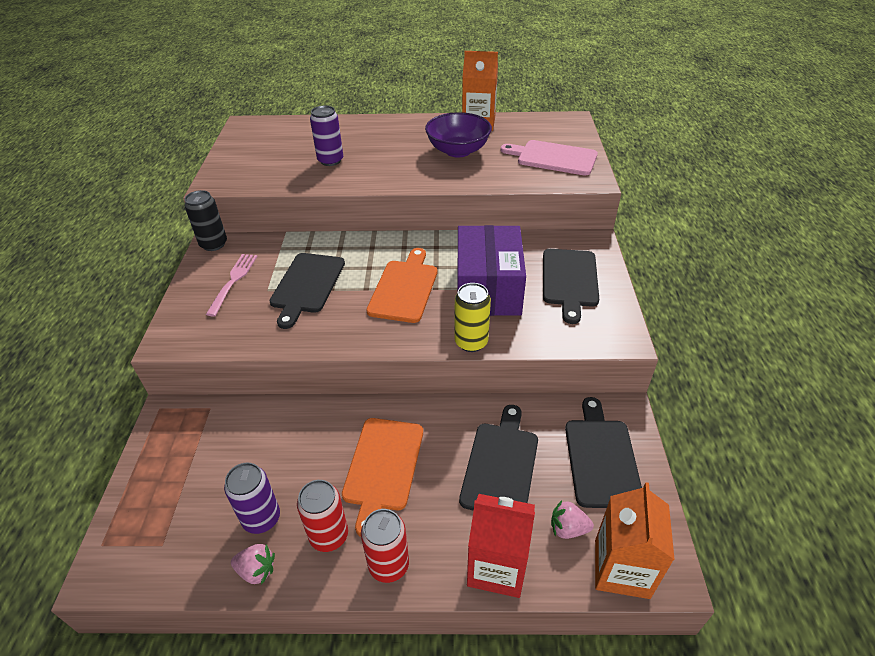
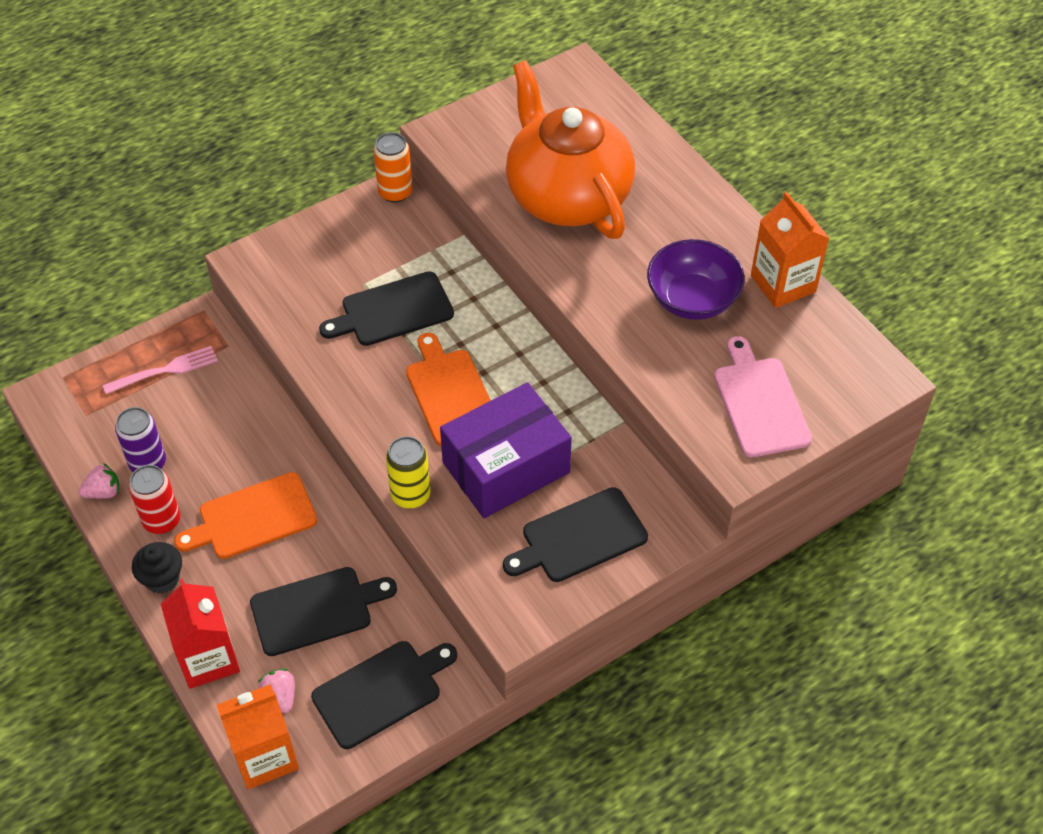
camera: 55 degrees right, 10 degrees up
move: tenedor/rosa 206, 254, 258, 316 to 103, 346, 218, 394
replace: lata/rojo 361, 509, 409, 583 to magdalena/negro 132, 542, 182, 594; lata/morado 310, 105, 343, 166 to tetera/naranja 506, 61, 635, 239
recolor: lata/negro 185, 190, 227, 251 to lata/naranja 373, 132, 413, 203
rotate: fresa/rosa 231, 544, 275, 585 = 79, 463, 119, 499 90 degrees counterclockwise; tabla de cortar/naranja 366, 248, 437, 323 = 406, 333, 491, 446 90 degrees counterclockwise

++++

**REQUIRED WORK**
The answer is the run of lines that starts at the one containing "recolor: lata/negro 185, 190, 227, 251" and ends at the last line of the material, reproduced exactly.

**WRITTEN ANSWER**
recolor: lata/negro 185, 190, 227, 251 to lata/naranja 373, 132, 413, 203
rotate: fresa/rosa 231, 544, 275, 585 = 79, 463, 119, 499 90 degrees counterclockwise; tabla de cortar/naranja 366, 248, 437, 323 = 406, 333, 491, 446 90 degrees counterclockwise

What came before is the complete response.